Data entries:
•••

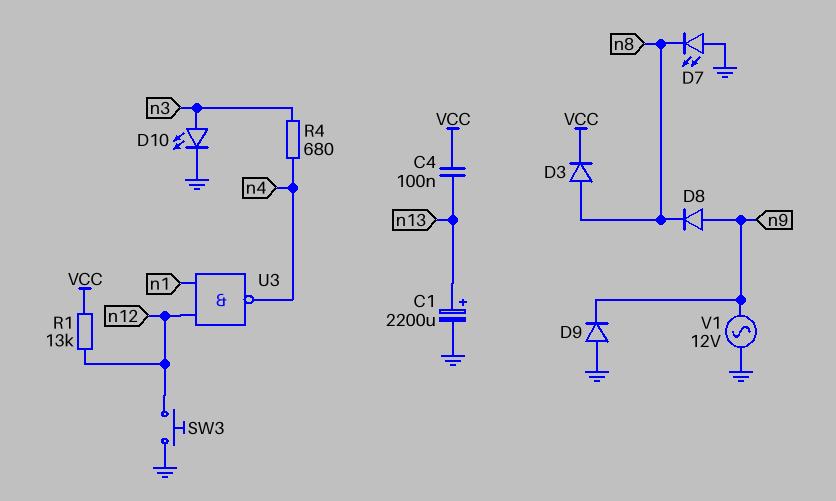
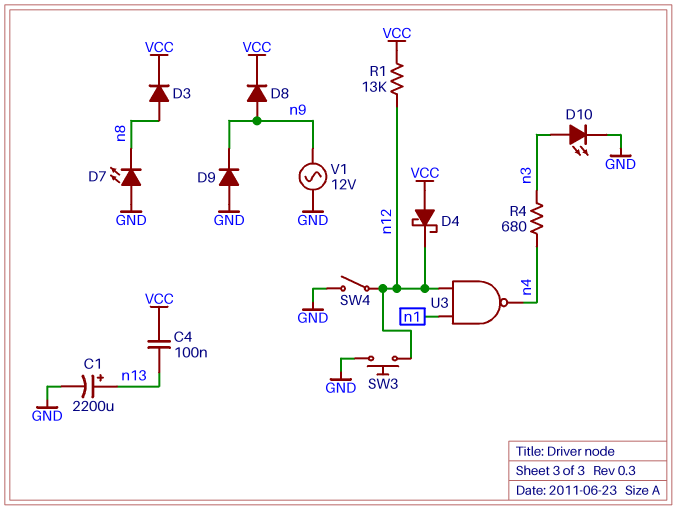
D4: none -> schottky (A VCC, K n12)
D8: diode (A n9, K n8) -> diode (A n9, K VCC)
SW4: none -> switch (GND, n12)

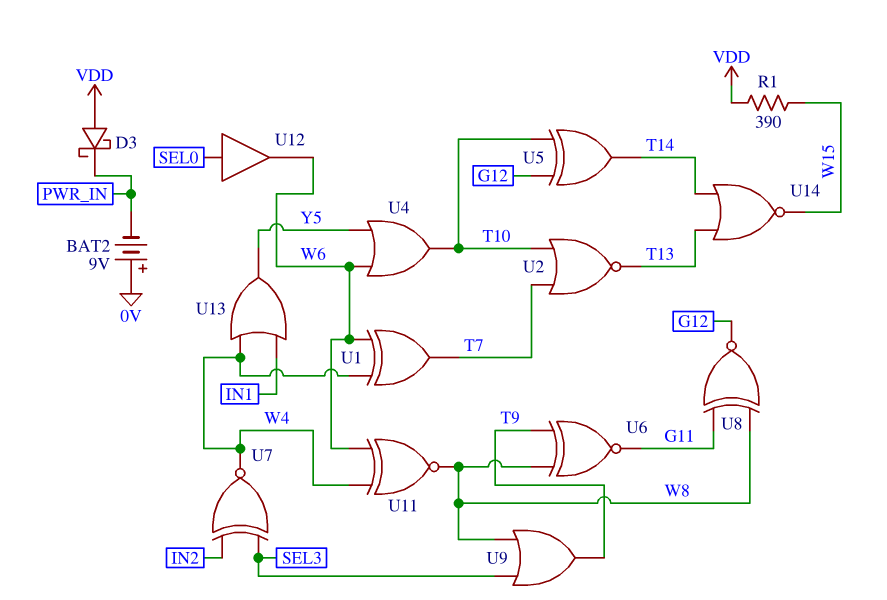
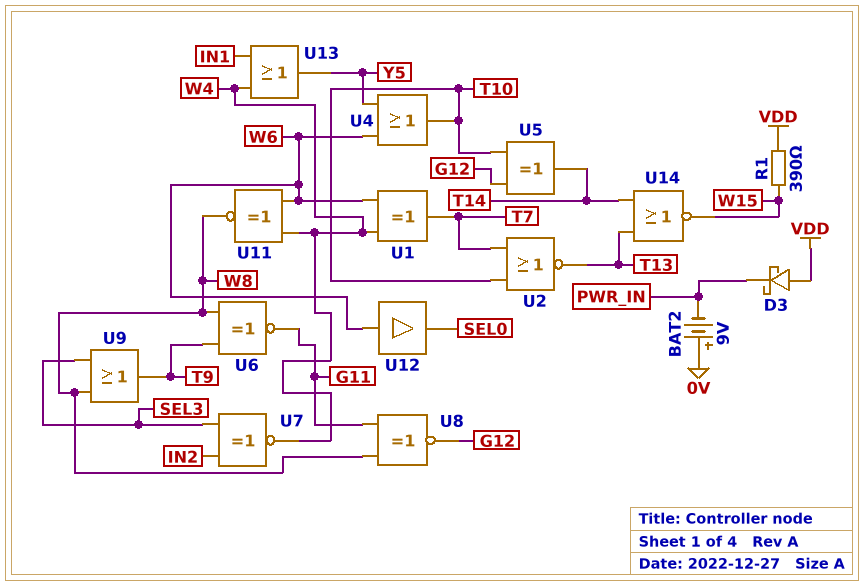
U12: buffer (in SEL0, out W6) -> buffer (in W6, out SEL0)

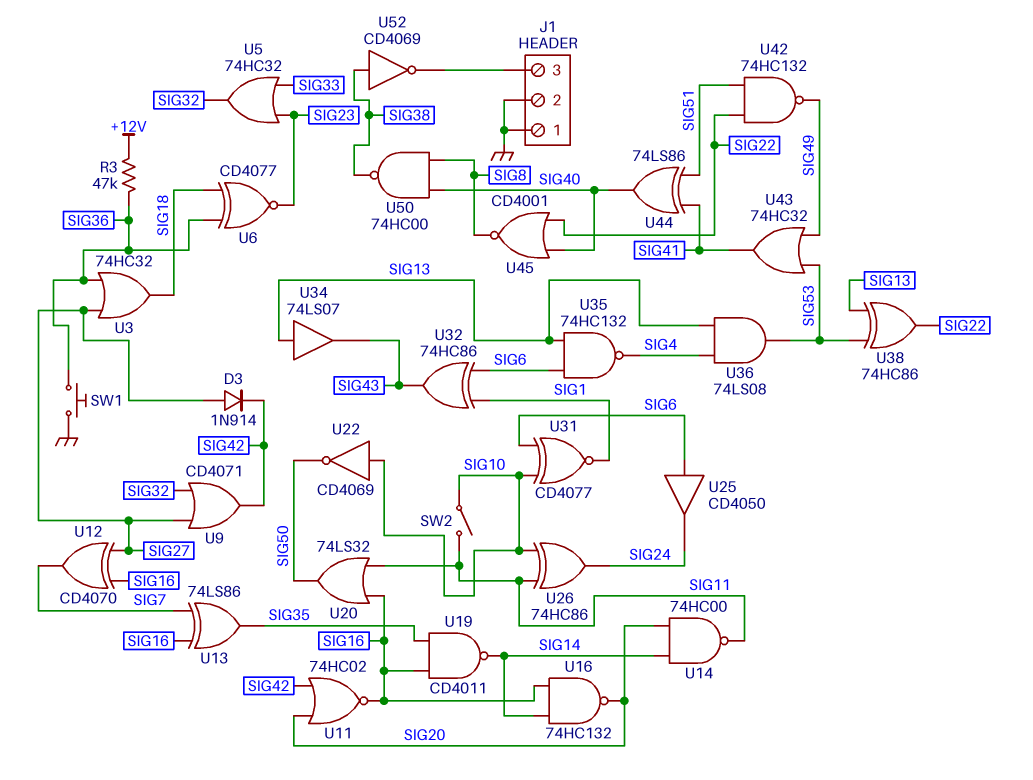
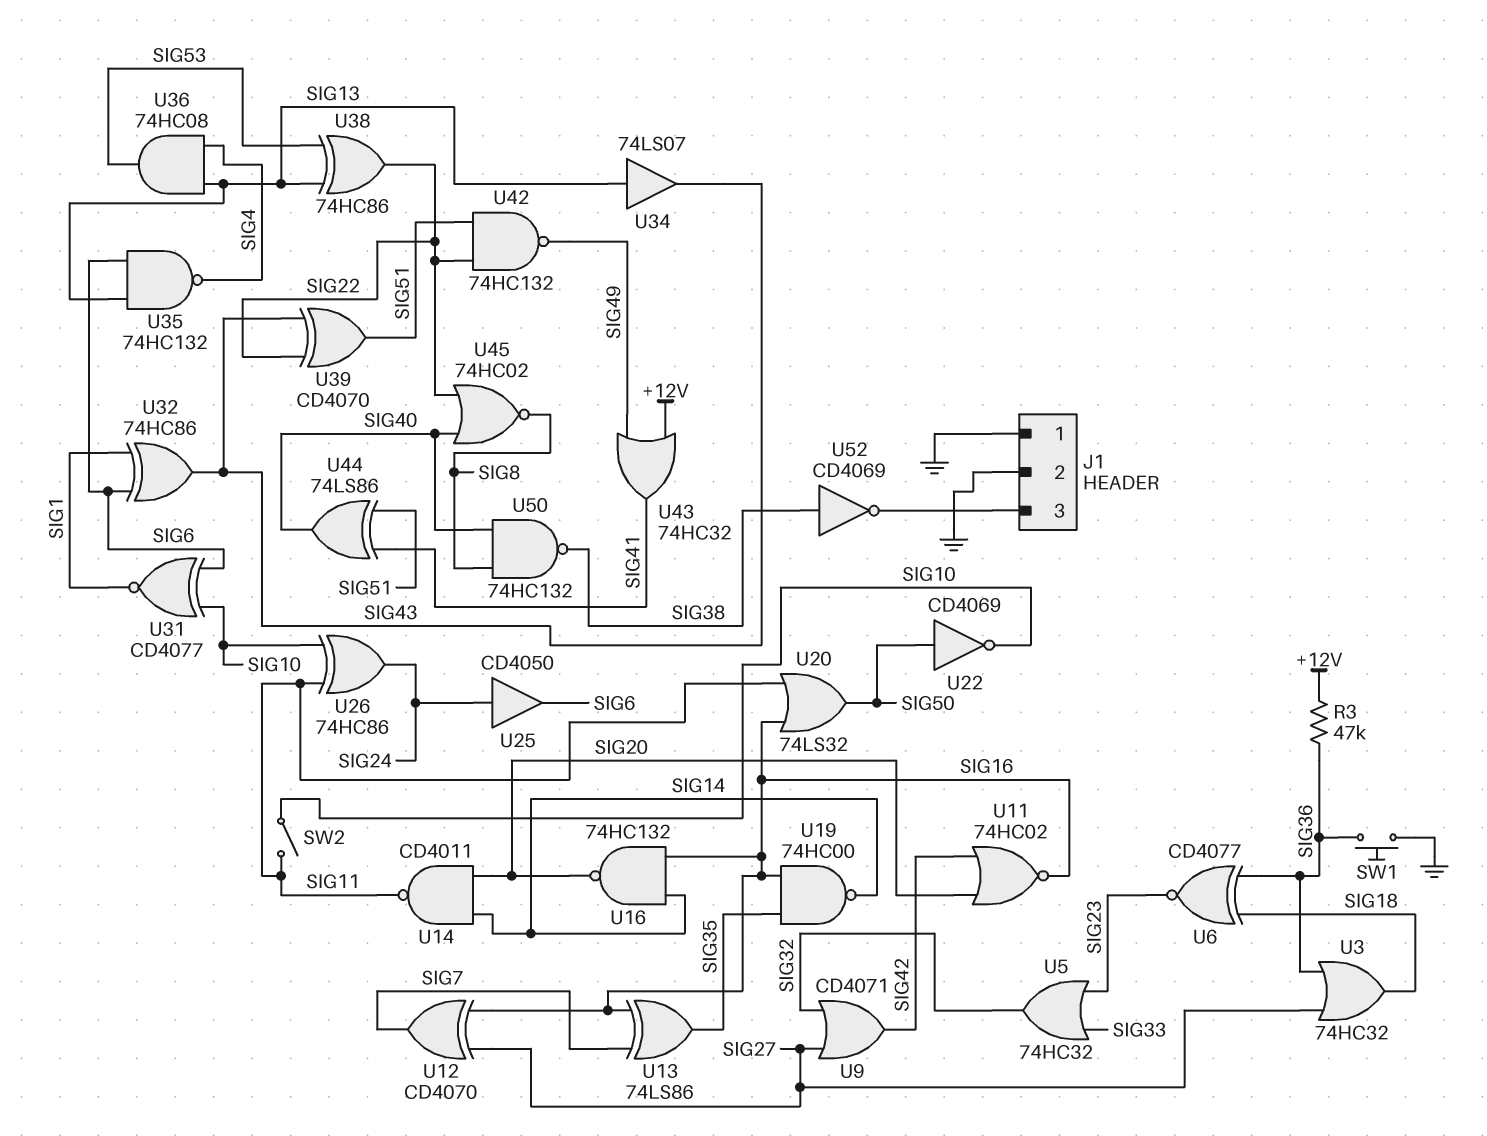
D3: diode 1N914 (A SIG27, K SIG42) -> none
U14: NAND 74HC00 (in SIG14, in SIG20, out SIG11) -> NAND CD4011 (in SIG14, in SIG20, out SIG11)
U19: NAND CD4011 (in SIG16, in SIG35, out SIG14) -> NAND 74HC00 (in SIG16, in SIG35, out SIG14)
U22: NOT CD4069 (in SIG10, out SIG50) -> NOT CD4069 (in SIG50, out SIG10)
U25: buffer CD4050 (in SIG6, out SIG24) -> buffer CD4050 (in SIG24, out SIG6)
U36: AND 74LS08 (in SIG4, in SIG13, out SIG53) -> AND 74HC08 (in SIG4, in SIG13, out SIG53)
U39: none -> XOR CD4070 (in SIG22, in SIG43, out SIG51)
U43: OR 74HC32 (in SIG49, in SIG53, out SIG41) -> OR 74HC32 (in +12V, in SIG49, out SIG41)
U45: NOR CD4001 (in SIG22, in SIG40, out SIG8) -> NOR 74HC02 (in SIG22, in SIG40, out SIG8)
U50: NAND 74HC00 (in SIG8, in SIG40, out SIG38) -> NAND 74HC132 (in SIG8, in SIG40, out SIG38)

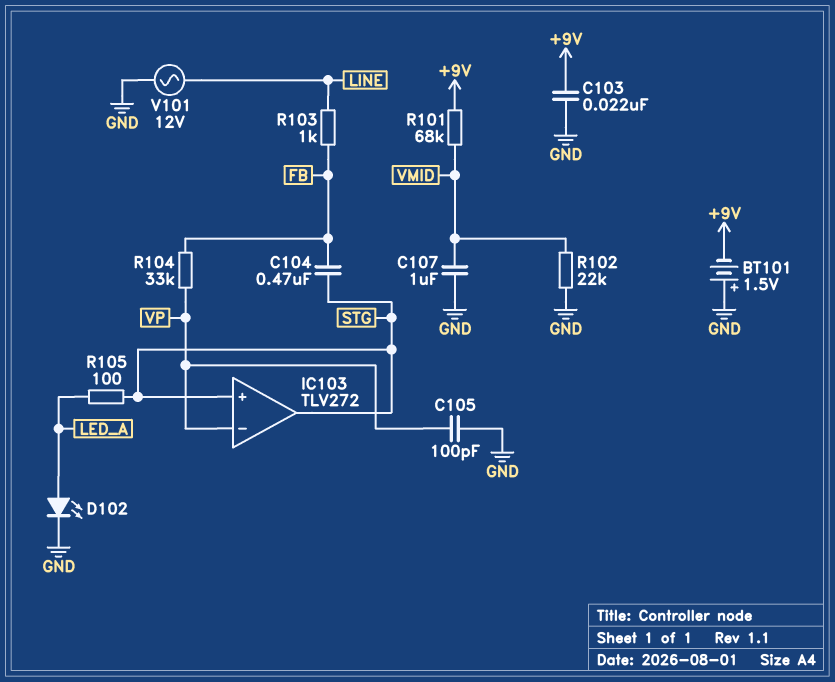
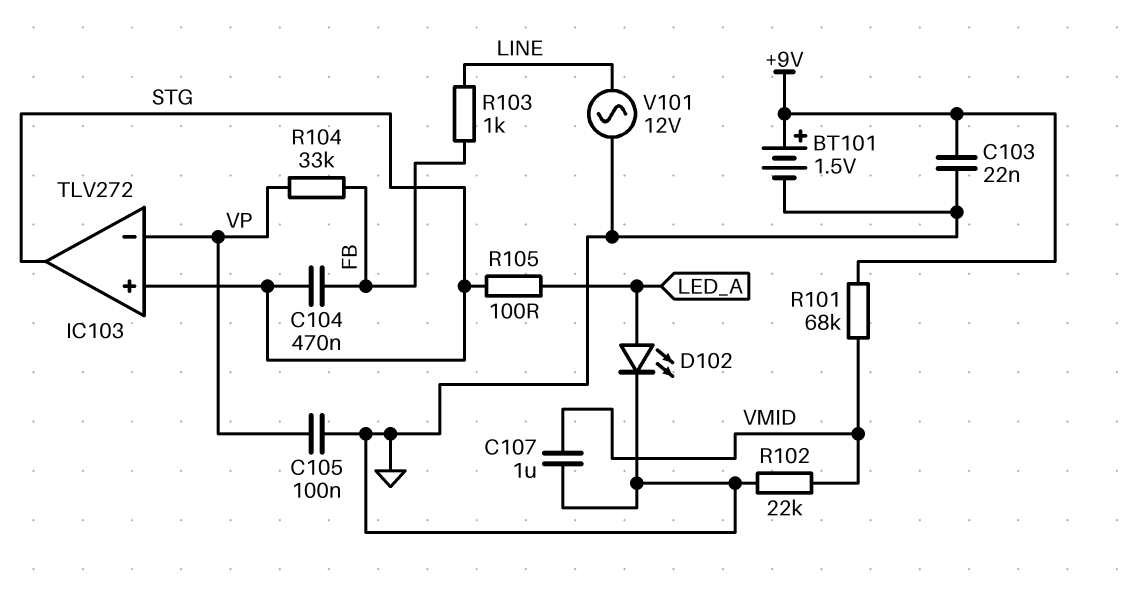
BT101: 1.5V (plus GND, minus +9V) -> 1.5V (plus +9V, minus GND)
C105: 100pF (GND, VP) -> 100nF (GND, VP)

•••

> **Work instruction**: Output the entries above verbatim, leaving out images.

> **Answer space**:
D4: none -> schottky (A VCC, K n12)
D8: diode (A n9, K n8) -> diode (A n9, K VCC)
SW4: none -> switch (GND, n12)

U12: buffer (in SEL0, out W6) -> buffer (in W6, out SEL0)

D3: diode 1N914 (A SIG27, K SIG42) -> none
U14: NAND 74HC00 (in SIG14, in SIG20, out SIG11) -> NAND CD4011 (in SIG14, in SIG20, out SIG11)
U19: NAND CD4011 (in SIG16, in SIG35, out SIG14) -> NAND 74HC00 (in SIG16, in SIG35, out SIG14)
U22: NOT CD4069 (in SIG10, out SIG50) -> NOT CD4069 (in SIG50, out SIG10)
U25: buffer CD4050 (in SIG6, out SIG24) -> buffer CD4050 (in SIG24, out SIG6)
U36: AND 74LS08 (in SIG4, in SIG13, out SIG53) -> AND 74HC08 (in SIG4, in SIG13, out SIG53)
U39: none -> XOR CD4070 (in SIG22, in SIG43, out SIG51)
U43: OR 74HC32 (in SIG49, in SIG53, out SIG41) -> OR 74HC32 (in +12V, in SIG49, out SIG41)
U45: NOR CD4001 (in SIG22, in SIG40, out SIG8) -> NOR 74HC02 (in SIG22, in SIG40, out SIG8)
U50: NAND 74HC00 (in SIG8, in SIG40, out SIG38) -> NAND 74HC132 (in SIG8, in SIG40, out SIG38)

BT101: 1.5V (plus GND, minus +9V) -> 1.5V (plus +9V, minus GND)
C105: 100pF (GND, VP) -> 100nF (GND, VP)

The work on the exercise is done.